▶ **What needs to be done**
Everything from the line that contains "J203 pin 1: COM -> N8" through the last line of the listing must be copied exactly, with both of those lines included and no others.

▶ **Listed entries**
----------------
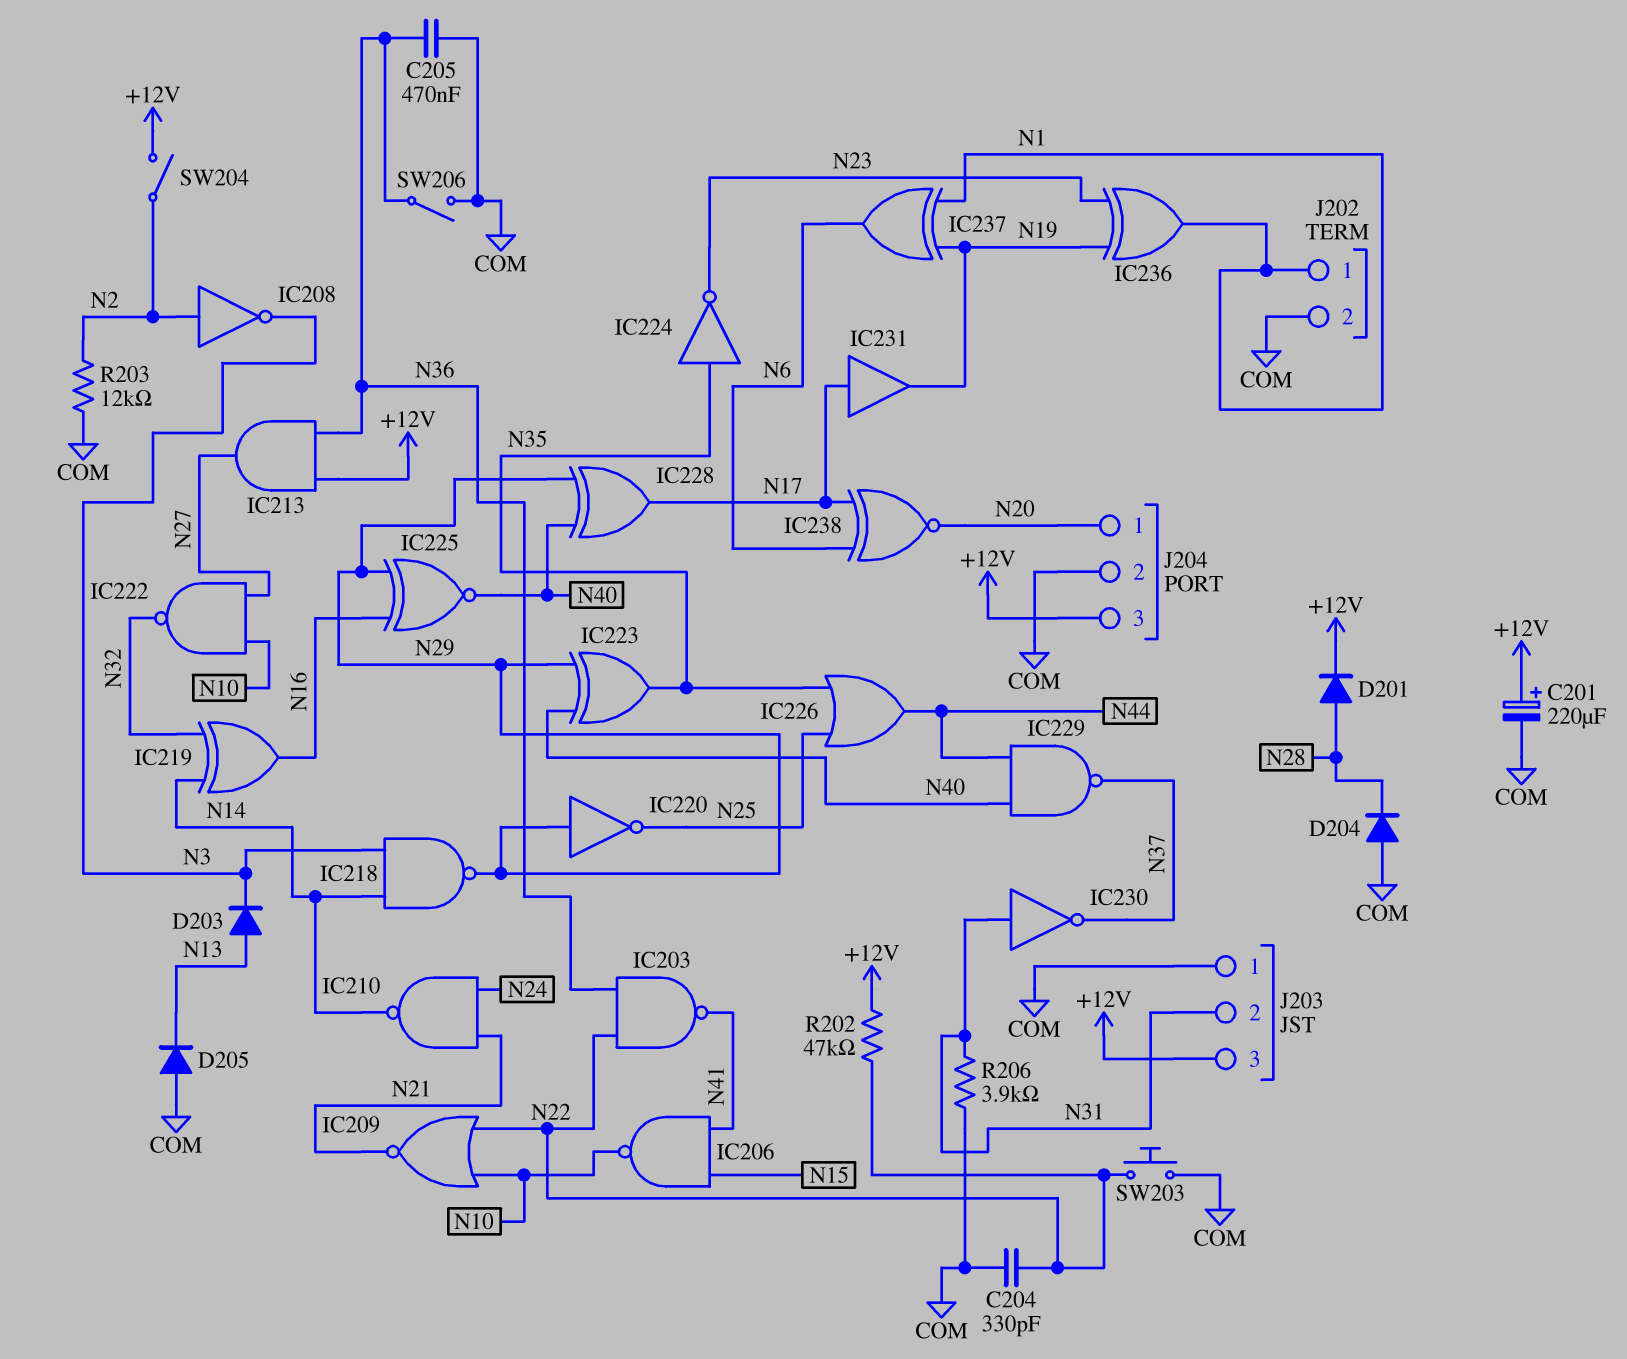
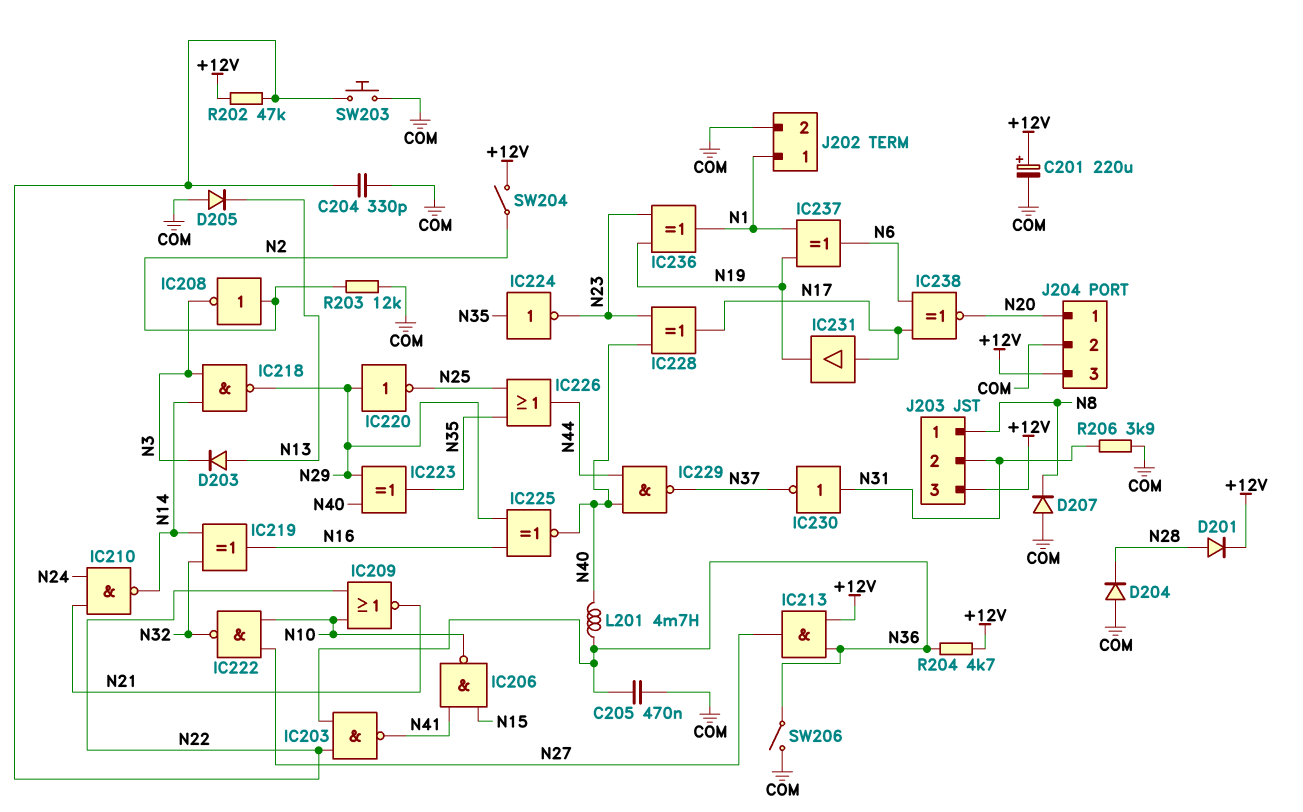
D207: none -> diode (A COM, K N8)
IC228: XOR (in N29, in N40, out N17) -> XOR (in N23, in N40, out N17)
J203 pin 1: COM -> N8
L201: none -> 4.7mH (N36, N40)
R204: none -> 4.7k (+12V, N36)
----------------
▶ **Answer to this task**
J203 pin 1: COM -> N8
L201: none -> 4.7mH (N36, N40)
R204: none -> 4.7k (+12V, N36)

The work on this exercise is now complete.